WHAT YOU ARE ASKED TO DO.
Hand back the entries below exactly.

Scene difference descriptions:

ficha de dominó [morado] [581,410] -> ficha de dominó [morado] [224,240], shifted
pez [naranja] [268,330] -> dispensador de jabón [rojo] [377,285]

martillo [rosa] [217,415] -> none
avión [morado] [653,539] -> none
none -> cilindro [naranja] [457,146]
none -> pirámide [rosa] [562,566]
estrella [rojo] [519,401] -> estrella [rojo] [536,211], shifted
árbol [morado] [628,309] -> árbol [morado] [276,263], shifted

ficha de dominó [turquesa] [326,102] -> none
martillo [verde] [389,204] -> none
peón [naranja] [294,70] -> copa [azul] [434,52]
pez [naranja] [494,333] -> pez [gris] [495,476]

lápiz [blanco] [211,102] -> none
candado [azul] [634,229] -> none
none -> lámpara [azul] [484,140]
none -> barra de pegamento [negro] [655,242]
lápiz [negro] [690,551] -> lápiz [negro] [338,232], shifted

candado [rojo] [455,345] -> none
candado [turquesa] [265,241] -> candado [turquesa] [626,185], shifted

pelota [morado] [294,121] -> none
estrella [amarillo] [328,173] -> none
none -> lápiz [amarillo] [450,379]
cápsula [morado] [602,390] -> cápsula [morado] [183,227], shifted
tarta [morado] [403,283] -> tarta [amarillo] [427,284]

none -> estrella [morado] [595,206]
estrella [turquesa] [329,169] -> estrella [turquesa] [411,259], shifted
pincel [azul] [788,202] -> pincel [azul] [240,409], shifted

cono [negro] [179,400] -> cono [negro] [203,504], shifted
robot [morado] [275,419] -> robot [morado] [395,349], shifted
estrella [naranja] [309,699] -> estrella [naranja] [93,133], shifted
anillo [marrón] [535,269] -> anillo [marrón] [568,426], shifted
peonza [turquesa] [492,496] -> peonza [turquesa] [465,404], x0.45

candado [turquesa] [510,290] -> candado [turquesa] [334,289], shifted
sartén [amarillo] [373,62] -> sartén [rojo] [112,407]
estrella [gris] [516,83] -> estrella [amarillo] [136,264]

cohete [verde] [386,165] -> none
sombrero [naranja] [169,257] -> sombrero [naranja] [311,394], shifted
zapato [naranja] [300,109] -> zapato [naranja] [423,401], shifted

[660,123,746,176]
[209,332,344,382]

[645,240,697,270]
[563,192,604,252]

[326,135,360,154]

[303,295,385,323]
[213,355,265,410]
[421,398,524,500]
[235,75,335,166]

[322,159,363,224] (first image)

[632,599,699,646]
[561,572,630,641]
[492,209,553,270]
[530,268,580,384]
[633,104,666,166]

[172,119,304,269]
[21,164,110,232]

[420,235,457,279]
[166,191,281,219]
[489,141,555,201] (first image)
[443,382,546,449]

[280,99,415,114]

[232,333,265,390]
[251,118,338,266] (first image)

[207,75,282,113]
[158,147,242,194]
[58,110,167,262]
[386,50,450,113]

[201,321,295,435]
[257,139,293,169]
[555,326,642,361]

ANSWER SECTION.
ficha de dominó [morado] [581,410] -> ficha de dominó [morado] [224,240], shifted
pez [naranja] [268,330] -> dispensador de jabón [rojo] [377,285]

martillo [rosa] [217,415] -> none
avión [morado] [653,539] -> none
none -> cilindro [naranja] [457,146]
none -> pirámide [rosa] [562,566]
estrella [rojo] [519,401] -> estrella [rojo] [536,211], shifted
árbol [morado] [628,309] -> árbol [morado] [276,263], shifted

ficha de dominó [turquesa] [326,102] -> none
martillo [verde] [389,204] -> none
peón [naranja] [294,70] -> copa [azul] [434,52]
pez [naranja] [494,333] -> pez [gris] [495,476]

lápiz [blanco] [211,102] -> none
candado [azul] [634,229] -> none
none -> lámpara [azul] [484,140]
none -> barra de pegamento [negro] [655,242]
lápiz [negro] [690,551] -> lápiz [negro] [338,232], shifted

candado [rojo] [455,345] -> none
candado [turquesa] [265,241] -> candado [turquesa] [626,185], shifted

pelota [morado] [294,121] -> none
estrella [amarillo] [328,173] -> none
none -> lápiz [amarillo] [450,379]
cápsula [morado] [602,390] -> cápsula [morado] [183,227], shifted
tarta [morado] [403,283] -> tarta [amarillo] [427,284]

none -> estrella [morado] [595,206]
estrella [turquesa] [329,169] -> estrella [turquesa] [411,259], shifted
pincel [azul] [788,202] -> pincel [azul] [240,409], shifted

cono [negro] [179,400] -> cono [negro] [203,504], shifted
robot [morado] [275,419] -> robot [morado] [395,349], shifted
estrella [naranja] [309,699] -> estrella [naranja] [93,133], shifted
anillo [marrón] [535,269] -> anillo [marrón] [568,426], shifted
peonza [turquesa] [492,496] -> peonza [turquesa] [465,404], x0.45

candado [turquesa] [510,290] -> candado [turquesa] [334,289], shifted
sartén [amarillo] [373,62] -> sartén [rojo] [112,407]
estrella [gris] [516,83] -> estrella [amarillo] [136,264]

cohete [verde] [386,165] -> none
sombrero [naranja] [169,257] -> sombrero [naranja] [311,394], shifted
zapato [naranja] [300,109] -> zapato [naranja] [423,401], shifted

[660,123,746,176]
[209,332,344,382]

[645,240,697,270]
[563,192,604,252]

[326,135,360,154]

[303,295,385,323]
[213,355,265,410]
[421,398,524,500]
[235,75,335,166]

[322,159,363,224] (first image)

[632,599,699,646]
[561,572,630,641]
[492,209,553,270]
[530,268,580,384]
[633,104,666,166]

[172,119,304,269]
[21,164,110,232]

[420,235,457,279]
[166,191,281,219]
[489,141,555,201] (first image)
[443,382,546,449]

[280,99,415,114]

[232,333,265,390]
[251,118,338,266] (first image)

[207,75,282,113]
[158,147,242,194]
[58,110,167,262]
[386,50,450,113]

[201,321,295,435]
[257,139,293,169]
[555,326,642,361]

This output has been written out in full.